Required work
Reply with exactly the lines from the one that contains "C105: 3.3uF (plus" through the last line of the records below, and with no other lines.
START Raw data
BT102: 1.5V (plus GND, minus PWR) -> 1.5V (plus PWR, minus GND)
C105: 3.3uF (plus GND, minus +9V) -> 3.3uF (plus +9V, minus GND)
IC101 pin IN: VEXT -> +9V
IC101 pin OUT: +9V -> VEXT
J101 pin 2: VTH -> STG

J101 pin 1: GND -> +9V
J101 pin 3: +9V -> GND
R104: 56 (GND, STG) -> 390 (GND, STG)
END Raw data
Solved problem
C105: 3.3uF (plus GND, minus +9V) -> 3.3uF (plus +9V, minus GND)
IC101 pin IN: VEXT -> +9V
IC101 pin OUT: +9V -> VEXT
J101 pin 2: VTH -> STG

J101 pin 1: GND -> +9V
J101 pin 3: +9V -> GND
R104: 56 (GND, STG) -> 390 (GND, STG)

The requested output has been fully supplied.